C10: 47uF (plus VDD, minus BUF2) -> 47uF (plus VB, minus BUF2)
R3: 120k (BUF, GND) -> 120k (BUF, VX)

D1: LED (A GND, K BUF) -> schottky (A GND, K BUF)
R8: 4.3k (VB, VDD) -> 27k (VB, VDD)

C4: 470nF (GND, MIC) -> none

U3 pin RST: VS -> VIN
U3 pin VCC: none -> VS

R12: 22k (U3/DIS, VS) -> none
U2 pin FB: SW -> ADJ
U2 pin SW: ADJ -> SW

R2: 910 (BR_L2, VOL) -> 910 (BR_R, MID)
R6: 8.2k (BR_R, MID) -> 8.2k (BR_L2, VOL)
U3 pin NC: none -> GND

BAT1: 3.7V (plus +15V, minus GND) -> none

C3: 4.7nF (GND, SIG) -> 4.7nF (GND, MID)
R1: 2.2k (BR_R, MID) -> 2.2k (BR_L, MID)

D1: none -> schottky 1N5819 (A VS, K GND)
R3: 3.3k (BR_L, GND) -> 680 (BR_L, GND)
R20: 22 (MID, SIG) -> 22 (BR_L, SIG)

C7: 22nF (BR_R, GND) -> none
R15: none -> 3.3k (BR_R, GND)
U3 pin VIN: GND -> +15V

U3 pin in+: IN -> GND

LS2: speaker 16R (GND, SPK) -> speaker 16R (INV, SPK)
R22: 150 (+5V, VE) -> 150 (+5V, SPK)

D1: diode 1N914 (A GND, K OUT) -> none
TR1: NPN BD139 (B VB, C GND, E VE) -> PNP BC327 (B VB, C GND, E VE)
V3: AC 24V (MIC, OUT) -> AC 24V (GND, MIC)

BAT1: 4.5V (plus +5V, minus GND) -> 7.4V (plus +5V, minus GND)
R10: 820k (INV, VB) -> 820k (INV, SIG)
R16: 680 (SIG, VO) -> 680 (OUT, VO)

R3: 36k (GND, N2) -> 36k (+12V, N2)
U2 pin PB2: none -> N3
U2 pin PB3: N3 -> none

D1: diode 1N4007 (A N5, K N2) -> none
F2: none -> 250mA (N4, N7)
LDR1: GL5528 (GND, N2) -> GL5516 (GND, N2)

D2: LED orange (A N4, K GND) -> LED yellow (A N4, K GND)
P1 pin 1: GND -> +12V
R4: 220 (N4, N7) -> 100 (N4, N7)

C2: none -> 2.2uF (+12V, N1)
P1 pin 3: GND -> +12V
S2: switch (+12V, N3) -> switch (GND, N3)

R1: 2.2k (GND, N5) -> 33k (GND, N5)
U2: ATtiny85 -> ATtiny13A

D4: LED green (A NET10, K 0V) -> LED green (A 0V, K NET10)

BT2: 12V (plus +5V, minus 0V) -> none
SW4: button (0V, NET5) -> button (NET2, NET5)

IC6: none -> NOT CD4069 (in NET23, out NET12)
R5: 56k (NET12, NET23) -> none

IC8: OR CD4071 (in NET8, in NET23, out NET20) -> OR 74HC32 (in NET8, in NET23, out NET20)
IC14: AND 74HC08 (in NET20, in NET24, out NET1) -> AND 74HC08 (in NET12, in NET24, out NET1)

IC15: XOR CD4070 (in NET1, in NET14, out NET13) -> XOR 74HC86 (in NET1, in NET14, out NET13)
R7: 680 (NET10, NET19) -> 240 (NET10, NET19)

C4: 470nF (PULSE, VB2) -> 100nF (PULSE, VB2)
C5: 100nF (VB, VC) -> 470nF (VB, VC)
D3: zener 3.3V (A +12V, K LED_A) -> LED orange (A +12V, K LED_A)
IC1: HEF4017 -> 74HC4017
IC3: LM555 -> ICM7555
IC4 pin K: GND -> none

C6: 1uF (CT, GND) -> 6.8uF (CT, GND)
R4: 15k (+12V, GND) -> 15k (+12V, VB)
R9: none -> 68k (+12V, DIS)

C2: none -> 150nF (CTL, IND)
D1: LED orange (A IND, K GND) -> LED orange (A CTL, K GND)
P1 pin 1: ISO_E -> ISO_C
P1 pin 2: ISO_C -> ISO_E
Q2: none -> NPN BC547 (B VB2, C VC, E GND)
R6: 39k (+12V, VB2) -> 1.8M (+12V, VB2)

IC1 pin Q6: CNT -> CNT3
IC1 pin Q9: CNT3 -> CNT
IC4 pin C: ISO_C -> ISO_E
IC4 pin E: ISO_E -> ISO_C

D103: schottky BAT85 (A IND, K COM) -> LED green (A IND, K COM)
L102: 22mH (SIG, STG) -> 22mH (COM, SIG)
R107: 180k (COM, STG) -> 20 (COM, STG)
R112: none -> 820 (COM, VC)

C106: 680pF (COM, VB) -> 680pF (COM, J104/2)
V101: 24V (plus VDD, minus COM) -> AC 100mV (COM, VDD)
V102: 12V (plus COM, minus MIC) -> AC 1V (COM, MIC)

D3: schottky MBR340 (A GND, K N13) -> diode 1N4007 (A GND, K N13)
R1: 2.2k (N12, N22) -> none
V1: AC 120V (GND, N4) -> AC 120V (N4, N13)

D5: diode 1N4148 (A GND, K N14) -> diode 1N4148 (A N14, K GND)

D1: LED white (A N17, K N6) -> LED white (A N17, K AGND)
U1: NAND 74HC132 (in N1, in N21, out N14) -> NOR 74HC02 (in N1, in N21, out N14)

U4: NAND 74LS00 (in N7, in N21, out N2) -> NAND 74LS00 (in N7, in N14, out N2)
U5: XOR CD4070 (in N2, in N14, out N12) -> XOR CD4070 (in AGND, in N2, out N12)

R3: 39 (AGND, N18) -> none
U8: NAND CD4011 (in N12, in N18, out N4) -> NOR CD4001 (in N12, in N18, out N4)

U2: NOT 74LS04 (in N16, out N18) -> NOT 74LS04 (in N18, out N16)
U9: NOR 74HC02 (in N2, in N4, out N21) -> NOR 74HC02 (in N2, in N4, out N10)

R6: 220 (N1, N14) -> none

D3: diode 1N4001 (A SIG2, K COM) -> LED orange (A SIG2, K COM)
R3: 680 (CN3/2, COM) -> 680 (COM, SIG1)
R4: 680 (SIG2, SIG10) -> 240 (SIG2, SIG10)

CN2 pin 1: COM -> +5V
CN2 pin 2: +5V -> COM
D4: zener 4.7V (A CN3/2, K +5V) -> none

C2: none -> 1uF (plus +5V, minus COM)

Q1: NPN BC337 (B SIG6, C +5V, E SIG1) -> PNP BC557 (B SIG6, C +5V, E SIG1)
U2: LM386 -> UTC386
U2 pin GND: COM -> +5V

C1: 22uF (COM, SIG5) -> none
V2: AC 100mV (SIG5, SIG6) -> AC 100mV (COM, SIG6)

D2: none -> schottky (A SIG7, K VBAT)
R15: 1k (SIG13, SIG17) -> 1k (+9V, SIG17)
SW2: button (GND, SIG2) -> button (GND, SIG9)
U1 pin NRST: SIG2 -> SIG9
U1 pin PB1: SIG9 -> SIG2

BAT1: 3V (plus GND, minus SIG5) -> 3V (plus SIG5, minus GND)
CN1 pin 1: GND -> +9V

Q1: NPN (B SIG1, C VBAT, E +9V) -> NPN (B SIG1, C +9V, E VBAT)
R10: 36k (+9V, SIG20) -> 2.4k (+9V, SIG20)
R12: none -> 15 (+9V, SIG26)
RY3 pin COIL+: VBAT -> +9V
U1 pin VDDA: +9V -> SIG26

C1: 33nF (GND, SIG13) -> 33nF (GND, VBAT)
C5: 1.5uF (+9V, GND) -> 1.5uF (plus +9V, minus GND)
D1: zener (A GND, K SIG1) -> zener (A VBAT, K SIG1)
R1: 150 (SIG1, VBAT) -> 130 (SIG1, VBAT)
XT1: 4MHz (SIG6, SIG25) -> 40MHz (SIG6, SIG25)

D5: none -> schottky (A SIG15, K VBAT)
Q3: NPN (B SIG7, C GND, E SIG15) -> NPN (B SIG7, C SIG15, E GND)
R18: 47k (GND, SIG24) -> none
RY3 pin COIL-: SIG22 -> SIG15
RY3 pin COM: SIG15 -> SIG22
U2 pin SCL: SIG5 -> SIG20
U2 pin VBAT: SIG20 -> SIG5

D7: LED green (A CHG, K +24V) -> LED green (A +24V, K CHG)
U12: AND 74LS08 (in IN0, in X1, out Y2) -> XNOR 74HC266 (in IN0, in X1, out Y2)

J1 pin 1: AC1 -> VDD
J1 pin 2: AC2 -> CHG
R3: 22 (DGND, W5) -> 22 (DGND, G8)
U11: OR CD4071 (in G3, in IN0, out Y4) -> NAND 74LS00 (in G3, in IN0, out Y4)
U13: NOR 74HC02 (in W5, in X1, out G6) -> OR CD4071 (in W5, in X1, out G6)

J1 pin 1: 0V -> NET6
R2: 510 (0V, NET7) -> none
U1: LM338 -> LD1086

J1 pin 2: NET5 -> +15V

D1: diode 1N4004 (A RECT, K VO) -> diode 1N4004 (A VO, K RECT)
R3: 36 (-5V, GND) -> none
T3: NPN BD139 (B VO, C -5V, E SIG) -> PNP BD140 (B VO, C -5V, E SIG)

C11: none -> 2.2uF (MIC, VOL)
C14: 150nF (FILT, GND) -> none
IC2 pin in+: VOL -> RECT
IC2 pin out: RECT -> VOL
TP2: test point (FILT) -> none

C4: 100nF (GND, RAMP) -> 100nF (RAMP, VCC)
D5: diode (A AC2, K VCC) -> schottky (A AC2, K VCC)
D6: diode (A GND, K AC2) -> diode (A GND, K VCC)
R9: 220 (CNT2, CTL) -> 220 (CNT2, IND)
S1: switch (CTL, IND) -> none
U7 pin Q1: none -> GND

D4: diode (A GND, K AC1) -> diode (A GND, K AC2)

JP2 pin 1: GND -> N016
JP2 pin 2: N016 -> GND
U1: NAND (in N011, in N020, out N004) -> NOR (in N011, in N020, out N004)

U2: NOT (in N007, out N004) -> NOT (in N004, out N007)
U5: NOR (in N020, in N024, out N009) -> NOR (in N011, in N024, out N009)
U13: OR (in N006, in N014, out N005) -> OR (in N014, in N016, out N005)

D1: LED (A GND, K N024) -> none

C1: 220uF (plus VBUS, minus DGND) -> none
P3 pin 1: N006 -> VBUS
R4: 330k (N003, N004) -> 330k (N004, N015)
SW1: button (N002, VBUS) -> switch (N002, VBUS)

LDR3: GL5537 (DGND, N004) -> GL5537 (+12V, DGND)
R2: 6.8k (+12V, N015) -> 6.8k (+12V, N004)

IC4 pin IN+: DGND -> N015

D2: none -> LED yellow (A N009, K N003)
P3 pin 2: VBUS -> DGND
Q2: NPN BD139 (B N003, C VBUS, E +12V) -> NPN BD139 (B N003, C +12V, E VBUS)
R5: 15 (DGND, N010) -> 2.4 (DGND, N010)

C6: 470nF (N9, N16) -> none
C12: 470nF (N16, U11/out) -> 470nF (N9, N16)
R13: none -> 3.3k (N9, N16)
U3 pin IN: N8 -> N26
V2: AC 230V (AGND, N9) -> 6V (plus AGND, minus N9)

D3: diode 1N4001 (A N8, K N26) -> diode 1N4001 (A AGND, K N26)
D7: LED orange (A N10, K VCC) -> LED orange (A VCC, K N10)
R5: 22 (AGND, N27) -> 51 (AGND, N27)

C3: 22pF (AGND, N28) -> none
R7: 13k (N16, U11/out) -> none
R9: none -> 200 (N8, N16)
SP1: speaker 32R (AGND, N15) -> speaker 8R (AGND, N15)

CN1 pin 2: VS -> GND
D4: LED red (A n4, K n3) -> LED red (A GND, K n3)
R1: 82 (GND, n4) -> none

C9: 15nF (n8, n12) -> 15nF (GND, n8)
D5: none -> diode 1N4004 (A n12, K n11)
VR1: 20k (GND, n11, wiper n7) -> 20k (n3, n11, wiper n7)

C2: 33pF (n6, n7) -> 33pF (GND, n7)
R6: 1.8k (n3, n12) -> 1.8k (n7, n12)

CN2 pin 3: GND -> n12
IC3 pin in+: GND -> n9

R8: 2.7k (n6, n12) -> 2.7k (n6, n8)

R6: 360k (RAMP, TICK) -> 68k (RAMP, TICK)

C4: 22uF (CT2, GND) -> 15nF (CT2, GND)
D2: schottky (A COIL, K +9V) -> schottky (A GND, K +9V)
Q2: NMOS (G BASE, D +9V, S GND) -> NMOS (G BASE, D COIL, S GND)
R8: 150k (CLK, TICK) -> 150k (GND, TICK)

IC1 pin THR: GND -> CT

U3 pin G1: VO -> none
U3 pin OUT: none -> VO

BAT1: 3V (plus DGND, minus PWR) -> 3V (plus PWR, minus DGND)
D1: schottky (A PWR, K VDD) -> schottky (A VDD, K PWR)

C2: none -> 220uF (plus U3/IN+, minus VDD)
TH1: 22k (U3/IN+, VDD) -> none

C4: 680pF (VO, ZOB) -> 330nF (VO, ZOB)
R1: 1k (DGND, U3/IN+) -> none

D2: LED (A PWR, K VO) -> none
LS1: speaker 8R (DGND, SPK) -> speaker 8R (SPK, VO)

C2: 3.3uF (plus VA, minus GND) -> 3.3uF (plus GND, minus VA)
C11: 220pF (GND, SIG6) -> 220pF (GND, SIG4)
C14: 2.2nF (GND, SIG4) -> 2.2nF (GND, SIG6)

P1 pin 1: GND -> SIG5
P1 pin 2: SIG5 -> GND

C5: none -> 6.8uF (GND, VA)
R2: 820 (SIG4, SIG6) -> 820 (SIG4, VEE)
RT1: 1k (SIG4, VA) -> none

What you need to do>
Find how many lines in the listing contain the word "COIL" and give that count alone.

Exercise response>
4